(Records from a dataset)
______
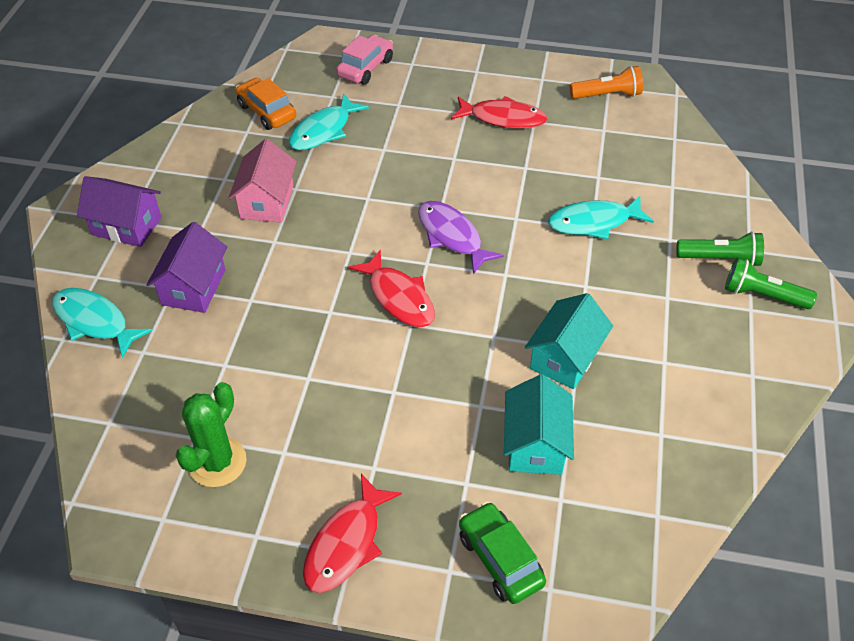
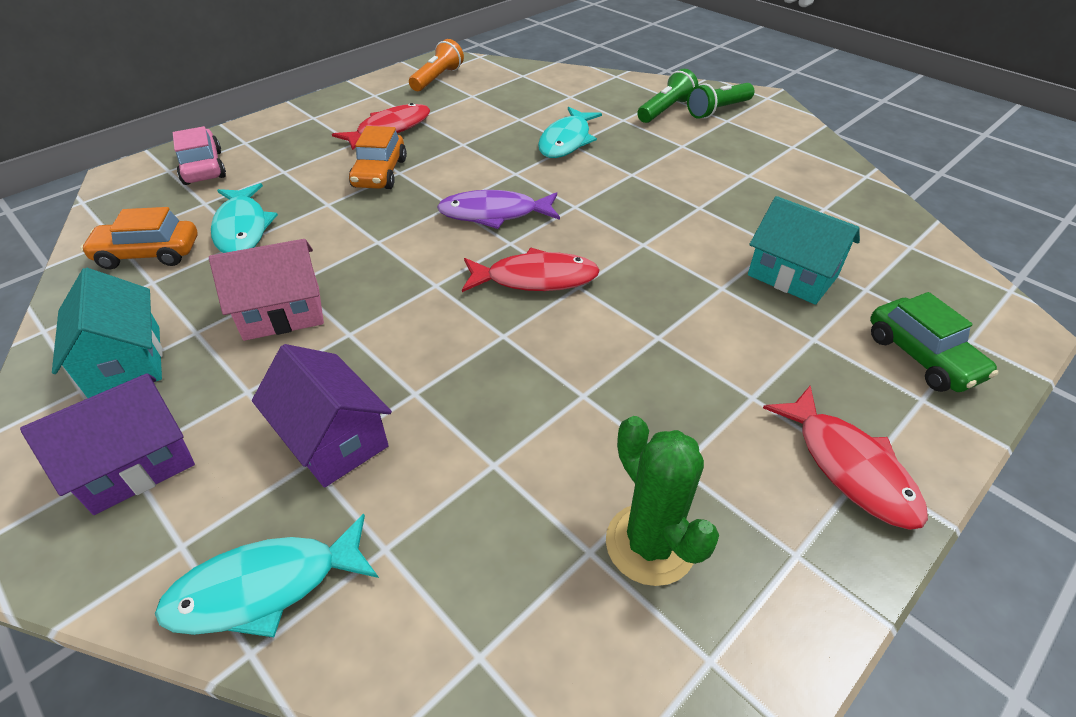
camera: 55 degrees left, 5 degrees down
pink house [229,139,297,223] -> pink house turned 60 degrees counterclockwise [209,239,324,341]
green car [459,501,546,604] -> green car turned 120 degrees counterclockwise [870,292,998,392]
turquoise house [525,293,613,389] -> turquoise house moved to [52,268,163,398]
none -> orange car [349,126,407,189]

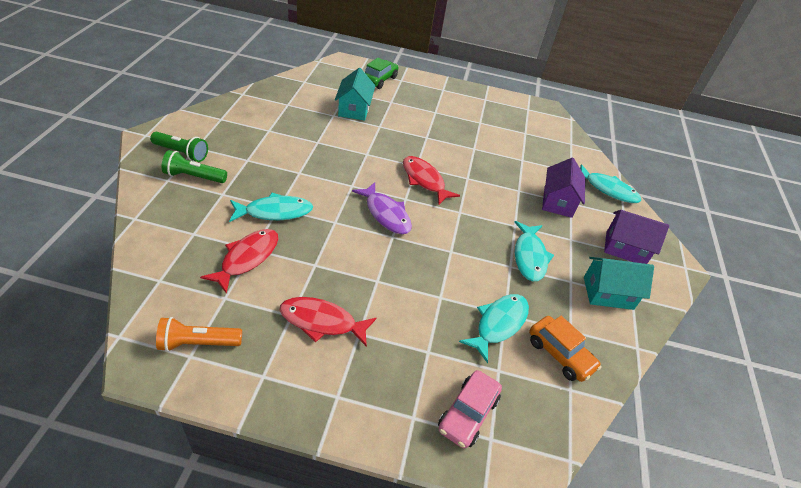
camera: 130 degrees left, 0 degrees up
turquoise house [52,268,163,398] -> turquoise house turned 60 degrees clockwise [584,257,654,310]
pink house [209,239,324,341] -> turquoise fish [515,221,554,281]
orange car [349,126,407,189] -> none
green cactus [606,416,719,586] -> none
red fish [763,386,928,530] -> red fish moved to [200,229,278,294]

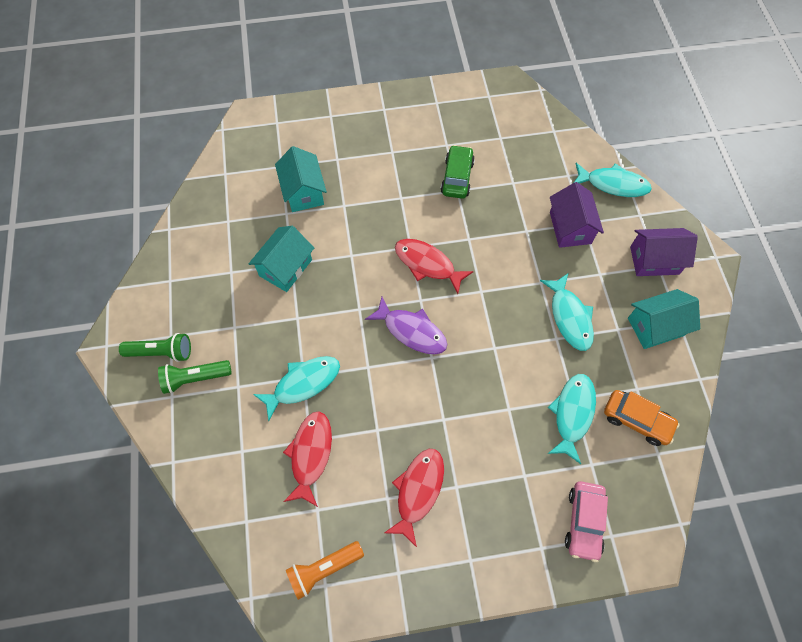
camera: 15 degrees left, 20 degrees up
red fish [280,297,376,347] -> red fish turned 120 degrees clockwise [384,449,444,547]
green car [365,58,399,89] -> green car moved to [440,145,475,199]
none -> turquoise house [249,226,314,292]

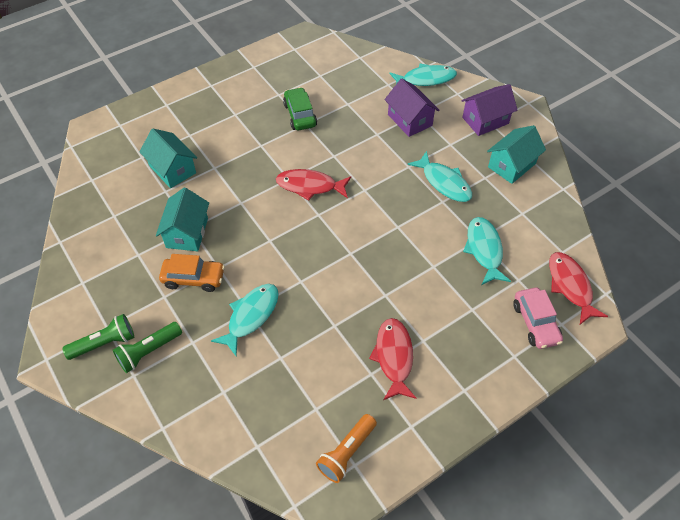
camera: 25 degrees left, 10 degrees down
red fish [283,411,332,507] -> red fish moved to [549,252,608,324]
purple fish [365,297,448,355] -> none
orange car [604,390,680,446] -> orange car moved to [159,254,225,292]

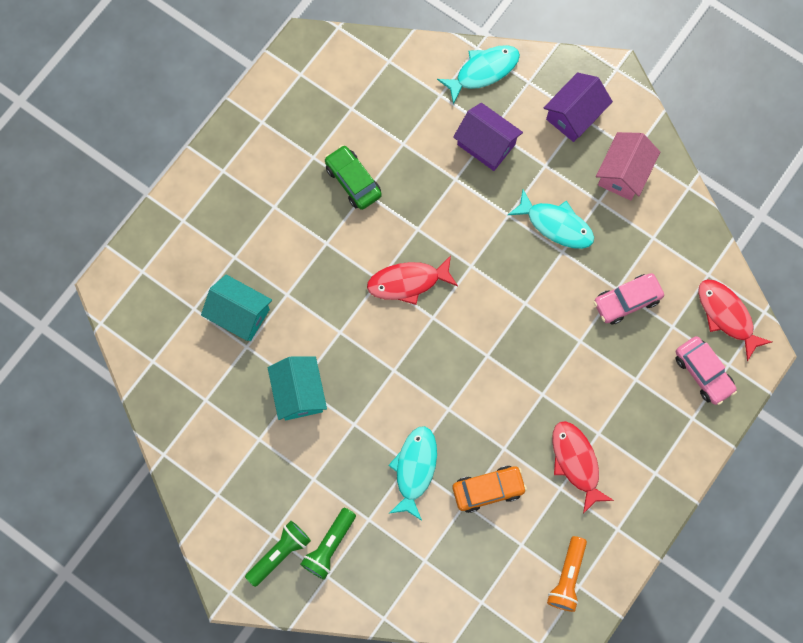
camera: 20 degrees left, 20 degrees up
orange car [159,254,225,292] -> orange car moved to [453,466,527,513]
turquoise fish [463,217,511,285] -> pink car [594,273,664,325]
turquoise house [487,125,546,184] -> pink house [596,132,660,200]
______
EXERCISE AIM >>
Every line above must be printed again exactly, pictures excluded.

ANSWER TO THE EXERCISE >>
camera: 55 degrees left, 5 degrees down
pink house [229,139,297,223] -> pink house turned 60 degrees counterclockwise [209,239,324,341]
green car [459,501,546,604] -> green car turned 120 degrees counterclockwise [870,292,998,392]
turquoise house [525,293,613,389] -> turquoise house moved to [52,268,163,398]
none -> orange car [349,126,407,189]

camera: 130 degrees left, 0 degrees up
turquoise house [52,268,163,398] -> turquoise house turned 60 degrees clockwise [584,257,654,310]
pink house [209,239,324,341] -> turquoise fish [515,221,554,281]
orange car [349,126,407,189] -> none
green cactus [606,416,719,586] -> none
red fish [763,386,928,530] -> red fish moved to [200,229,278,294]

camera: 15 degrees left, 20 degrees up
red fish [280,297,376,347] -> red fish turned 120 degrees clockwise [384,449,444,547]
green car [365,58,399,89] -> green car moved to [440,145,475,199]
none -> turquoise house [249,226,314,292]

camera: 25 degrees left, 10 degrees down
red fish [283,411,332,507] -> red fish moved to [549,252,608,324]
purple fish [365,297,448,355] -> none
orange car [604,390,680,446] -> orange car moved to [159,254,225,292]

camera: 20 degrees left, 20 degrees up
orange car [159,254,225,292] -> orange car moved to [453,466,527,513]
turquoise fish [463,217,511,285] -> pink car [594,273,664,325]
turquoise house [487,125,546,184] -> pink house [596,132,660,200]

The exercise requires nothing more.